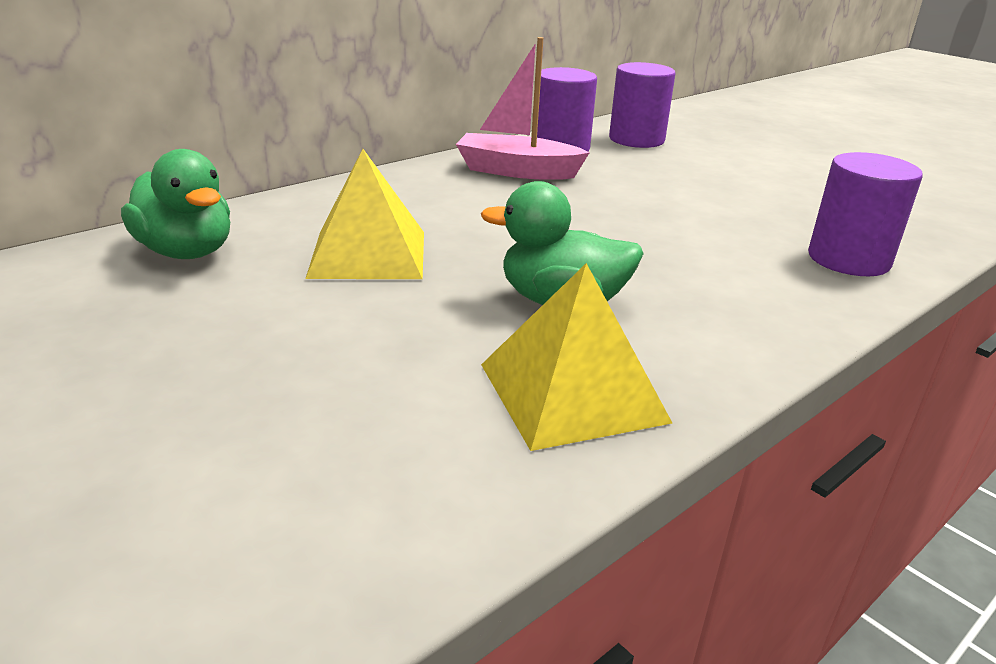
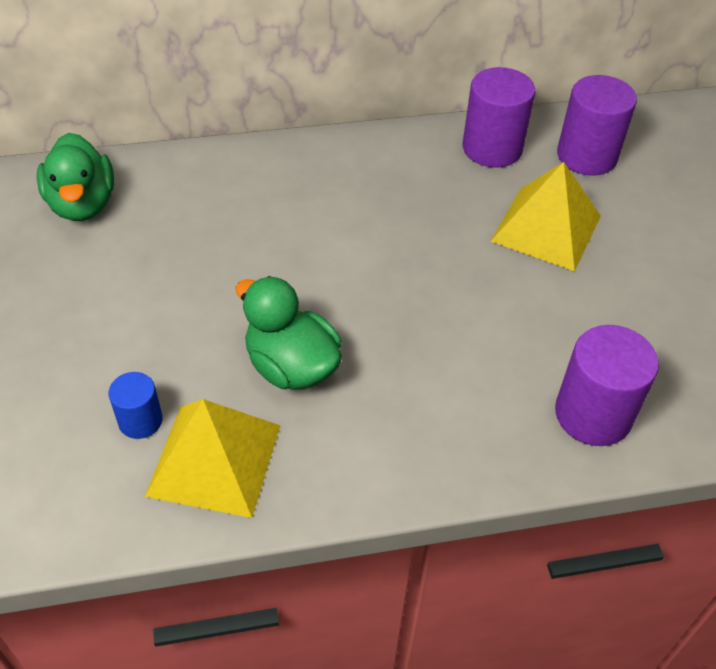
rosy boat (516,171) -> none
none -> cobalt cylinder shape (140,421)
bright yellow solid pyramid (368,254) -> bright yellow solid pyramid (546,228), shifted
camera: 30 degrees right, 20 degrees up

* * *

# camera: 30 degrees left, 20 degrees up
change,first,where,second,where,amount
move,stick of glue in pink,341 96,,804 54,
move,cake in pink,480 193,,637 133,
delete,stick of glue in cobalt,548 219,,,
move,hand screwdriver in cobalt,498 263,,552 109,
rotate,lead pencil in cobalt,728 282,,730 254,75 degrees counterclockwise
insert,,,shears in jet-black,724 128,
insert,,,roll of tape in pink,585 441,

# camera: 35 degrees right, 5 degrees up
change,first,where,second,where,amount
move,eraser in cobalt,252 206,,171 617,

* * *

◆ Problem
Within the data above, the lines from the one with "# camera: 30 degrees left, 20 degrees up" to the one with "insert,,,shears in jet-black,724" must be repeated exactly; no other line belongs in the answer.

◆ Written solution
# camera: 30 degrees left, 20 degrees up
change,first,where,second,where,amount
move,stick of glue in pink,341 96,,804 54,
move,cake in pink,480 193,,637 133,
delete,stick of glue in cobalt,548 219,,,
move,hand screwdriver in cobalt,498 263,,552 109,
rotate,lead pencil in cobalt,728 282,,730 254,75 degrees counterclockwise
insert,,,shears in jet-black,724 128,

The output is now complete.